Would you reproduce the data below exactly, please, leaving out its images?

Source records:
※ ※ ※

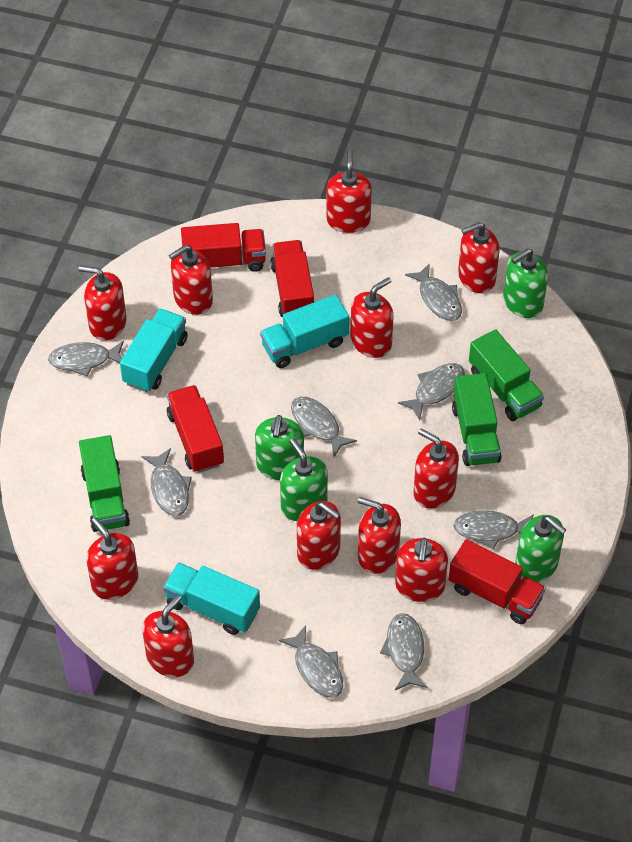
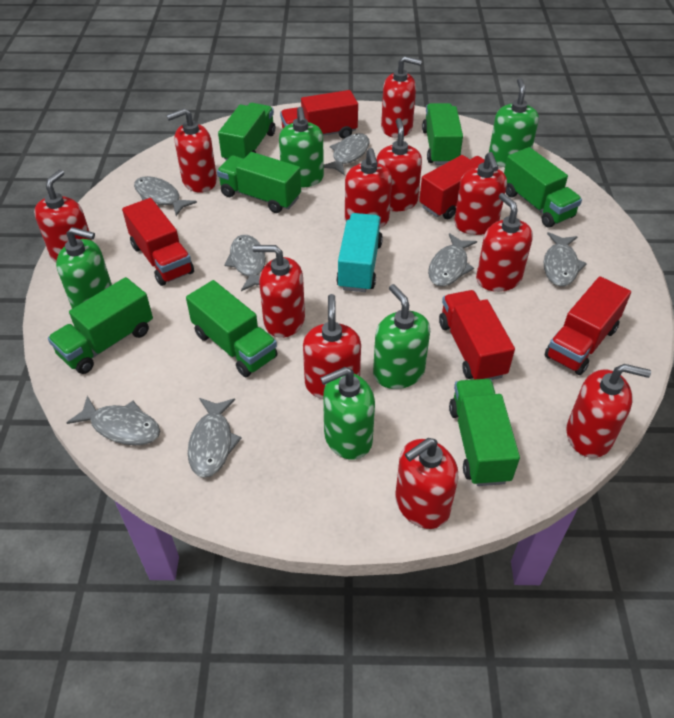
green soap dispenser: 4 -> 5
green truck: 3 -> 7
grey fish: 8 -> 7
red truck: 4 -> 5
turquoise truck: 3 -> 1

※ ※ ※

== Exercise answer ==
green soap dispenser: 4 -> 5
green truck: 3 -> 7
grey fish: 8 -> 7
red truck: 4 -> 5
turquoise truck: 3 -> 1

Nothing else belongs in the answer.